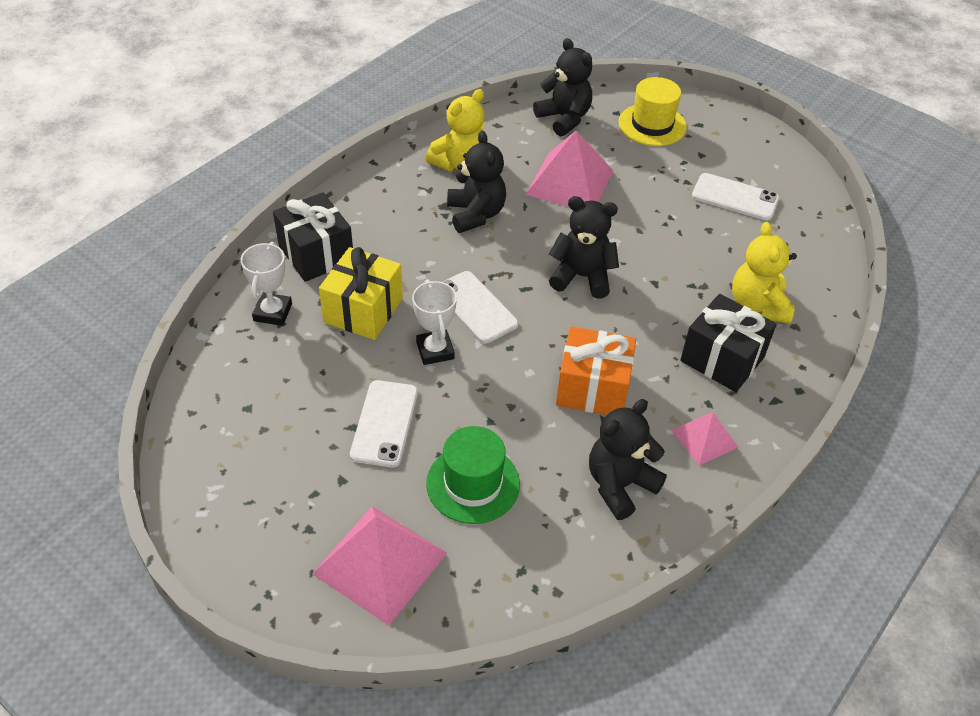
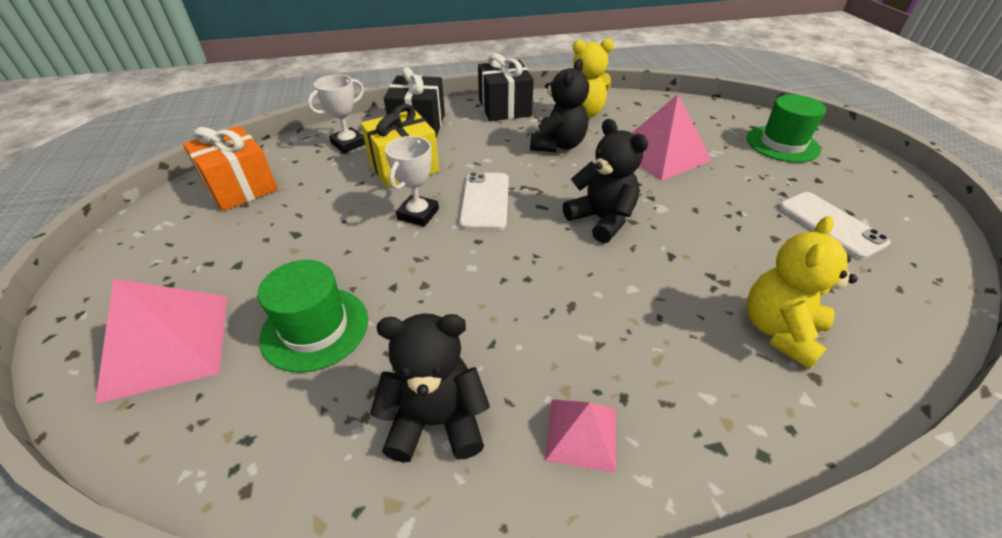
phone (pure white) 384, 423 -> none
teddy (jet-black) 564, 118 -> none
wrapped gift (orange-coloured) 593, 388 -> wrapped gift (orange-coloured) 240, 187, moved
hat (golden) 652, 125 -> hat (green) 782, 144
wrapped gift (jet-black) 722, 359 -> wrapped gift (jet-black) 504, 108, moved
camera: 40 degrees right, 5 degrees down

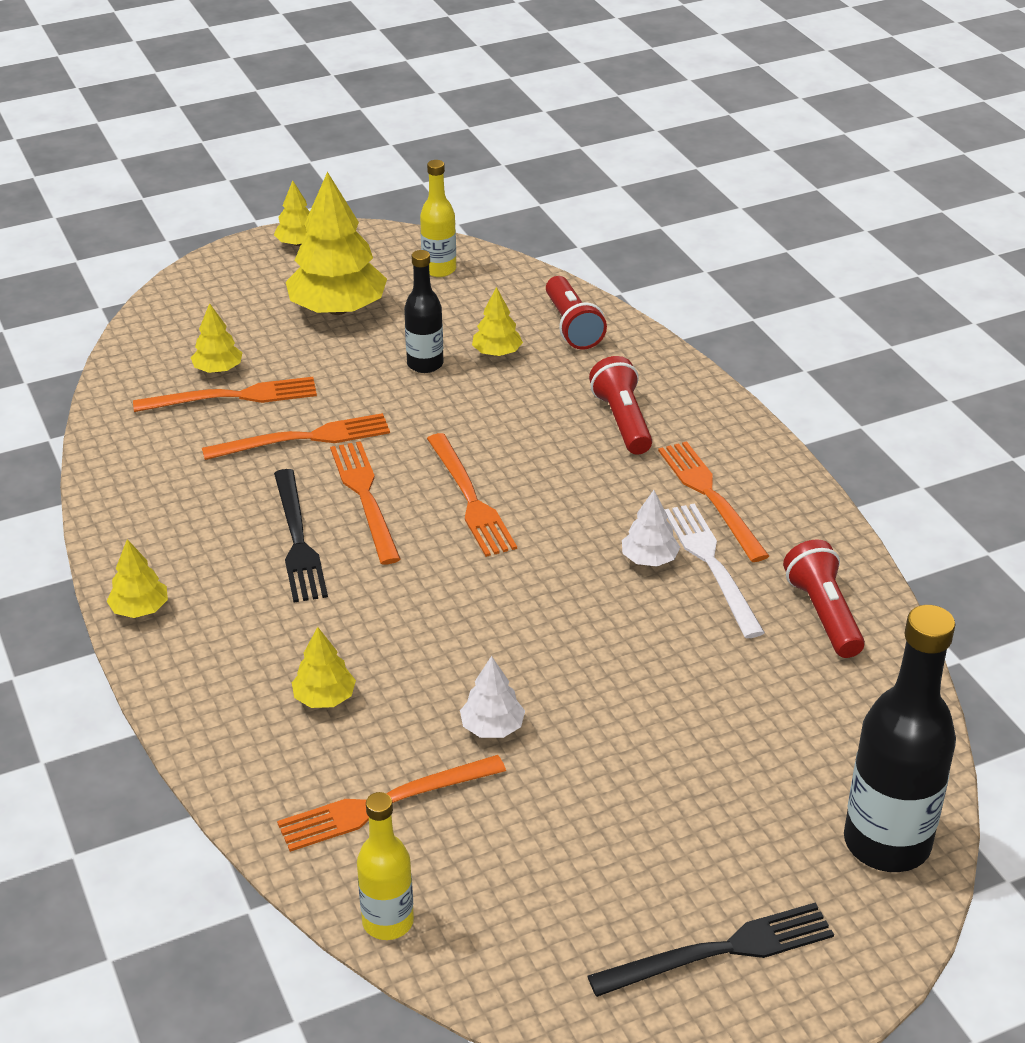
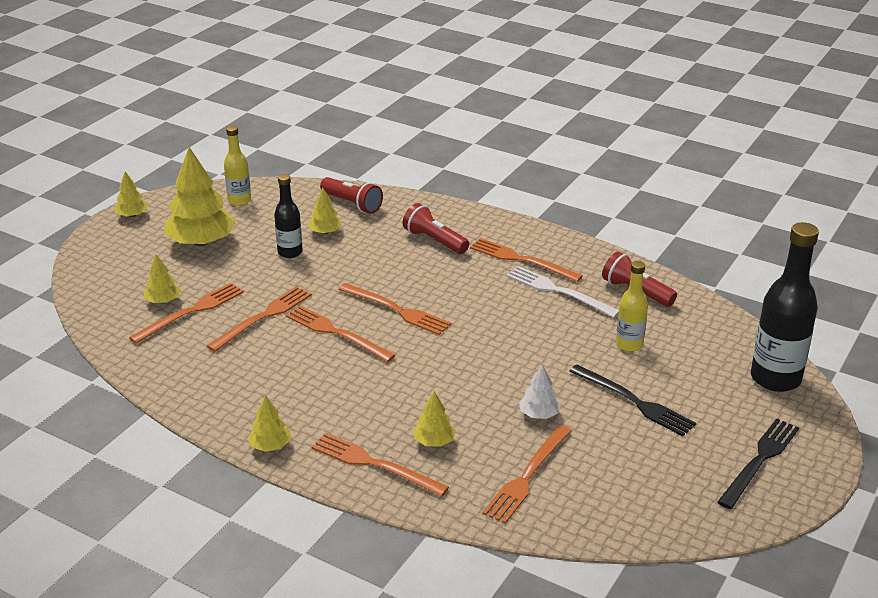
fork (jet-black) 298, 540 -> fork (jet-black) 634, 402, moved
bottle (golden) 388, 922 -> bottle (golden) 629, 344, moved
tree (pure white) 649, 559 -> none
none -> fork (orange-coloured) 374, 464
camera: 35 degrees left, 5 degrees down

## What you should do:
Set down the data above verbatim, omitting every image.

## Answer to this exercise:
phone (pure white) 384, 423 -> none
teddy (jet-black) 564, 118 -> none
wrapped gift (orange-coloured) 593, 388 -> wrapped gift (orange-coloured) 240, 187, moved
hat (golden) 652, 125 -> hat (green) 782, 144
wrapped gift (jet-black) 722, 359 -> wrapped gift (jet-black) 504, 108, moved
camera: 40 degrees right, 5 degrees down

fork (jet-black) 298, 540 -> fork (jet-black) 634, 402, moved
bottle (golden) 388, 922 -> bottle (golden) 629, 344, moved
tree (pure white) 649, 559 -> none
none -> fork (orange-coloured) 374, 464
camera: 35 degrees left, 5 degrees down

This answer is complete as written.